EXERCISE GOAL — Lines in the listing below may contain the word "drum". State how many do, and nothing more.

■ ■ ■

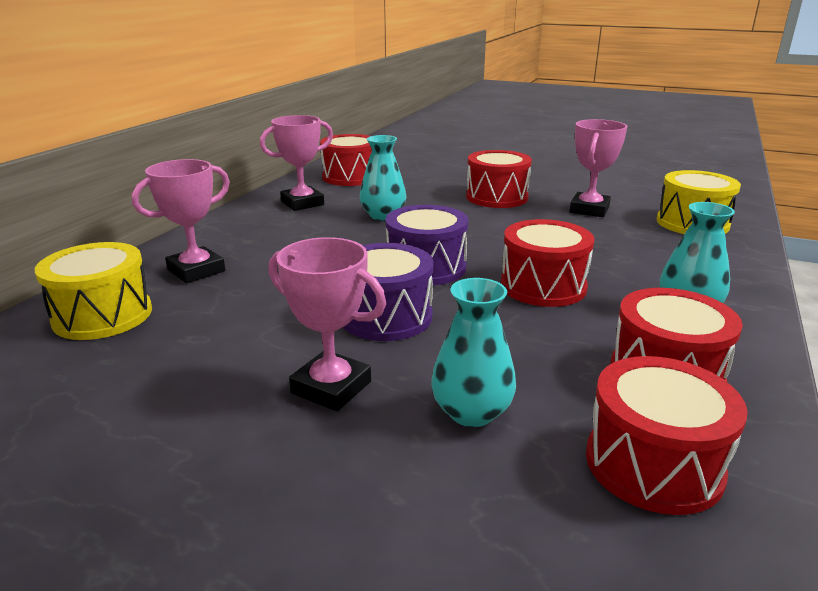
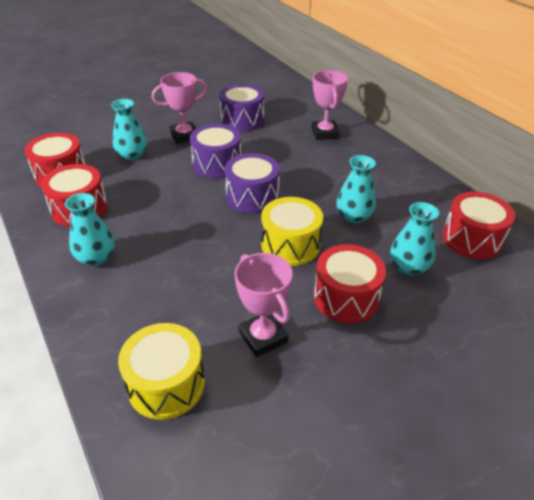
camera: 125 degrees right, 15 degrees up
(103, 315) = (299, 107): yellow drum -> yellow drum (290, 245)
(203, 351) = (242, 120): none -> purple drum
(302, 203) = (411, 193): pink trophy -> none
(423, 187) = (408, 267): none -> turquoise vase
(543, 286) = (183, 224): red drum -> none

■ ■ ■

SOLUTION FOR THIS TASK — 3